Problem to work on.
Would you transcribe the line that holds "J1 pin 1: W4 -> D3", plus every line beneath it through the end of the data, exactly and with nothing added?

======== Recorded data ========

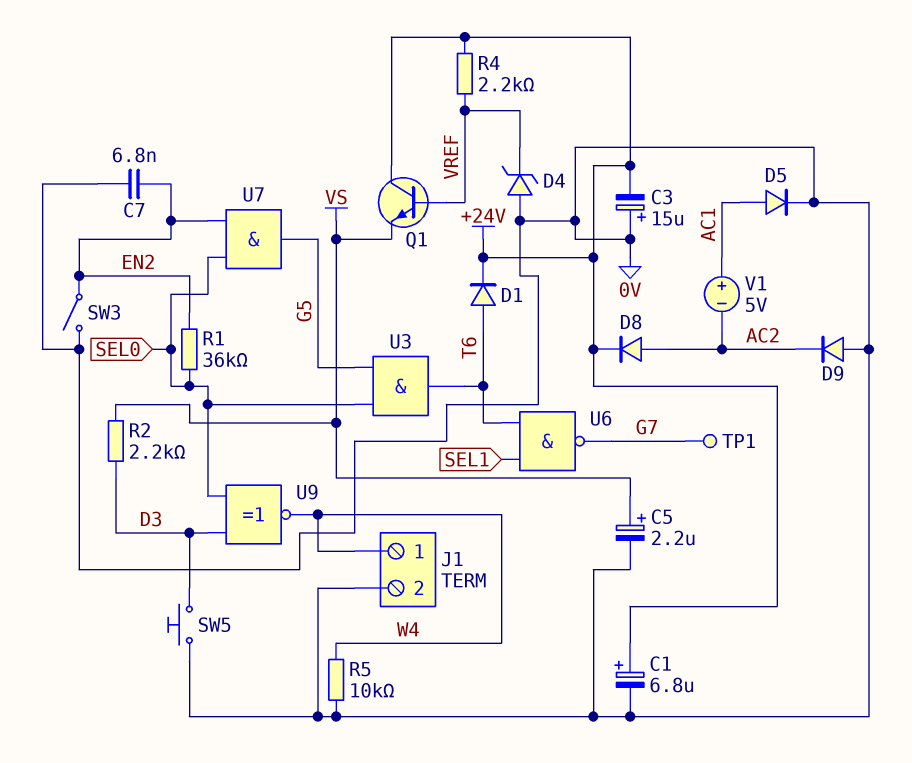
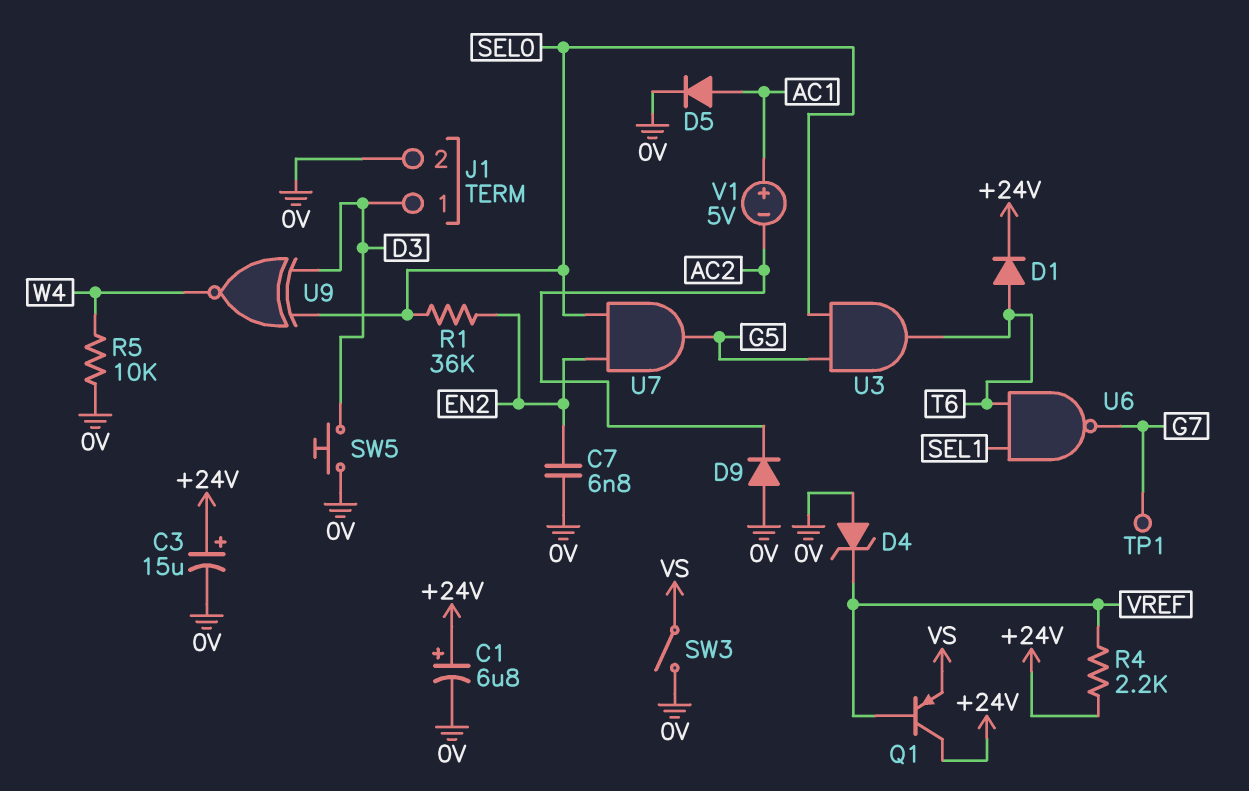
C3: 15uF (plus 0V, minus +24V) -> 15uF (plus +24V, minus 0V)
C5: 2.2uF (plus VS, minus 0V) -> none
D8: diode (A AC2, K +24V) -> none
J1 pin 1: W4 -> D3
Q1: NPN (B VREF, C +24V, E VS) -> PNP (B VREF, C +24V, E VS)
R2: 2.2k (D3, VS) -> none
SW3: switch (0V, EN2) -> switch (0V, VS)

========

Result.
J1 pin 1: W4 -> D3
Q1: NPN (B VREF, C +24V, E VS) -> PNP (B VREF, C +24V, E VS)
R2: 2.2k (D3, VS) -> none
SW3: switch (0V, EN2) -> switch (0V, VS)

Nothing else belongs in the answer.